→ **WHAT IS EXPECTED**: Across the records below, count every line that contains the string "none", then report the count alone.

→ **RECORDS PROVIDED**:
··········

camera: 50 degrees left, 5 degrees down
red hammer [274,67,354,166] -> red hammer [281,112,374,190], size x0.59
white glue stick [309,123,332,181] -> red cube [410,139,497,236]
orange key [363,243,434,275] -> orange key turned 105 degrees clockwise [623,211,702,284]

··········

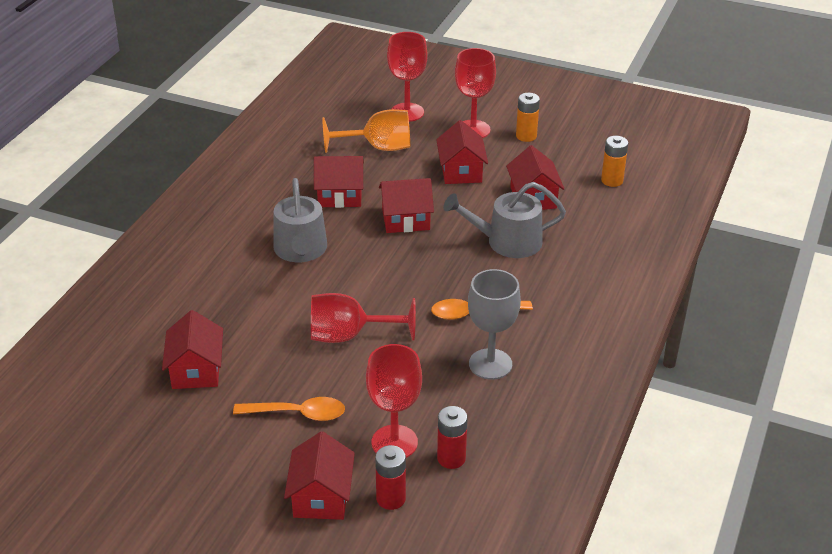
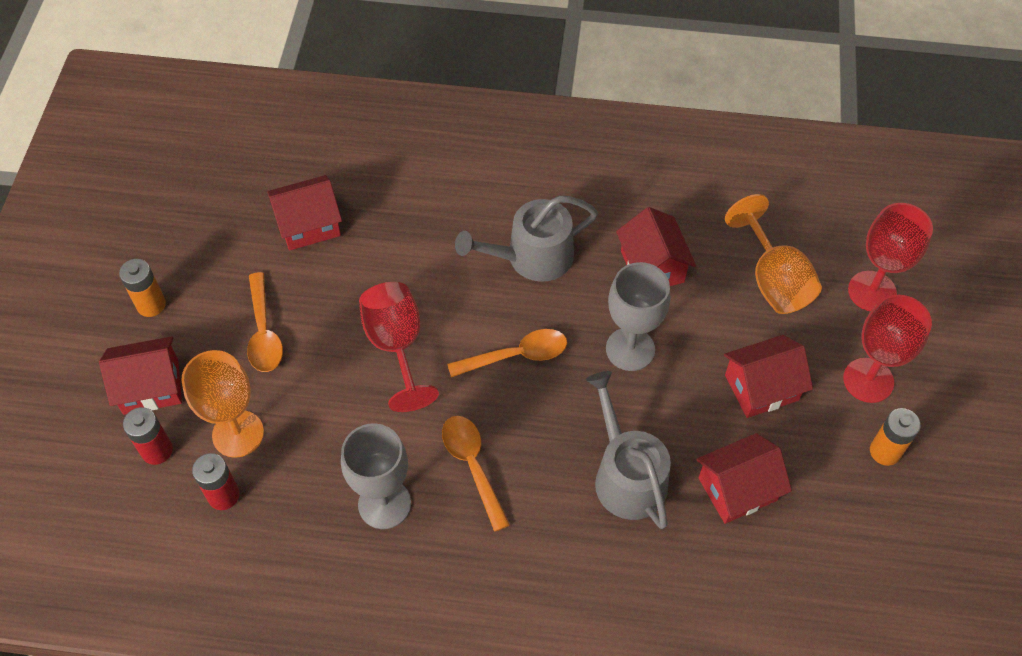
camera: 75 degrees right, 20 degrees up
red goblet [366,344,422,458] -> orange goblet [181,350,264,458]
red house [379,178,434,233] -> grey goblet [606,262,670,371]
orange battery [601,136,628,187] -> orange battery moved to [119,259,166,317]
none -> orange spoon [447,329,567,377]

··········

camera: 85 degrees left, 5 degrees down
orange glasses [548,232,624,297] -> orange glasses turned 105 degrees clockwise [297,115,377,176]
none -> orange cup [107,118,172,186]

··········

→ **SOLUTION BELOW**: 2